Supplied records section start

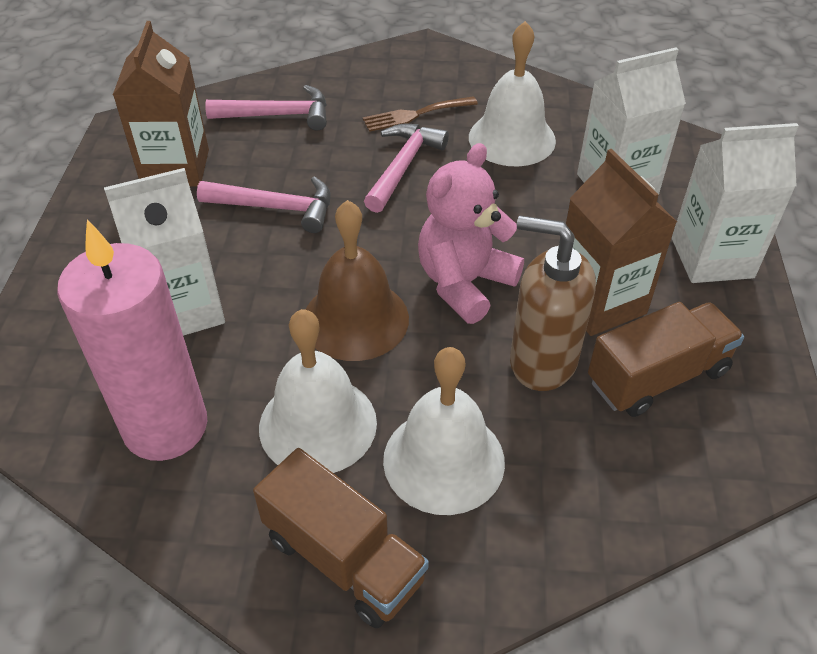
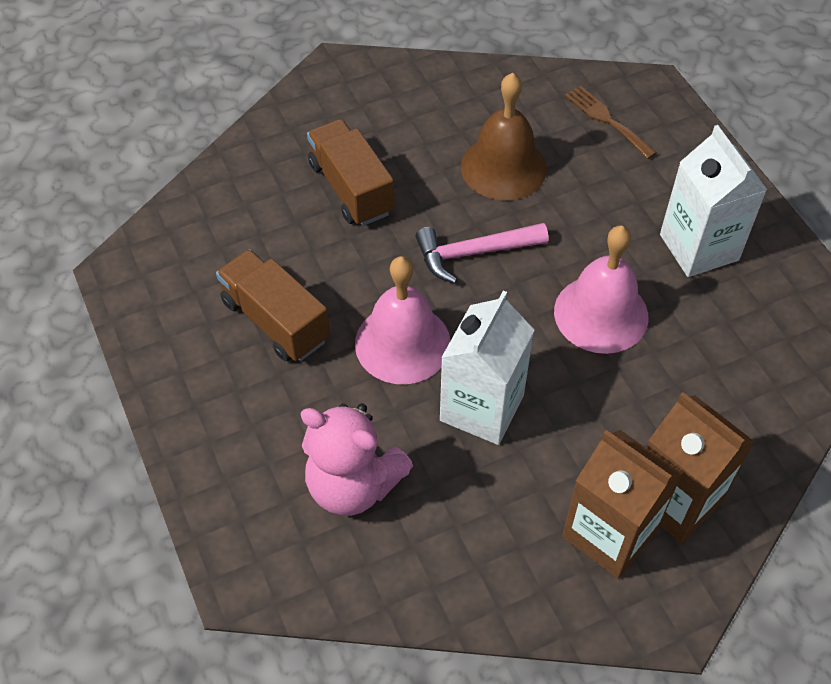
brown soap dispenser: 1 -> 0
pink bell: 0 -> 2
pink candle: 1 -> 0
pink hammer: 3 -> 1
white bell: 3 -> 0
white carton: 3 -> 2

Supplied records section end

Exercise directions:
Each of the lines from the one holding "pink bell: 0 -> 2" through the final line of the entries is to be set down exactly, and no others.

Answer to this exercise:
pink bell: 0 -> 2
pink candle: 1 -> 0
pink hammer: 3 -> 1
white bell: 3 -> 0
white carton: 3 -> 2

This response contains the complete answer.